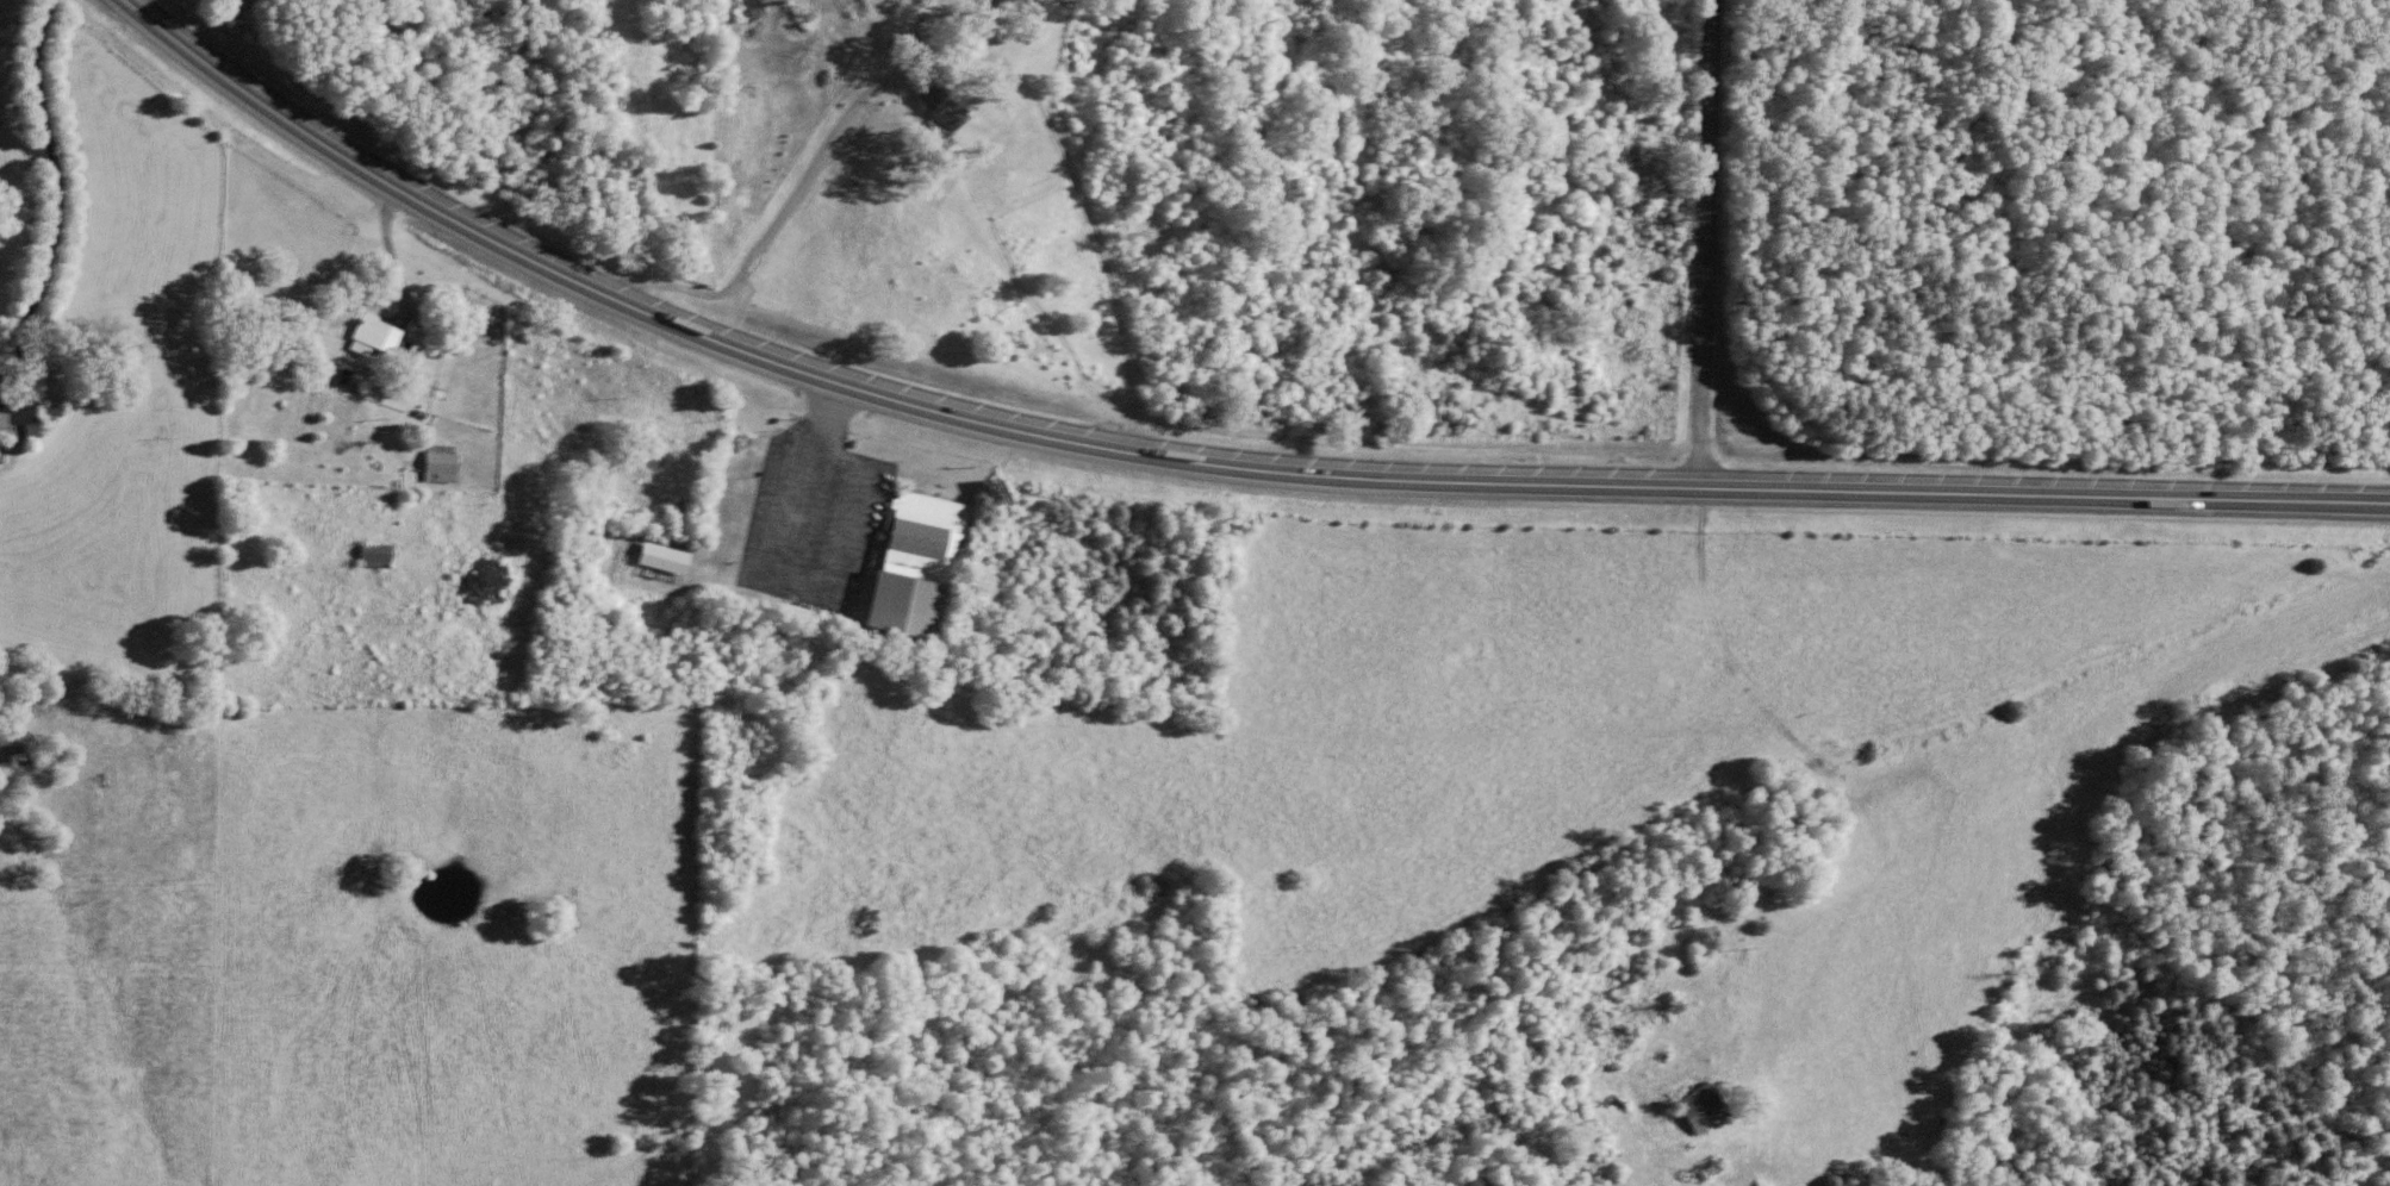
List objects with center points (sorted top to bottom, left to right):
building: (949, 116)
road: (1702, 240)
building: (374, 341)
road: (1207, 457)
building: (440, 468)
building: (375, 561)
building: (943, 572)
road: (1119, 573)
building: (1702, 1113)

════════════════════

> _Your task_
The answer is the listing above restated word for word, pictures removed.

> _Solution for this exercise_
List objects with center points (sorted top to bottom, left to right):
building: (949, 116)
road: (1702, 240)
building: (374, 341)
road: (1207, 457)
building: (440, 468)
building: (375, 561)
building: (943, 572)
road: (1119, 573)
building: (1702, 1113)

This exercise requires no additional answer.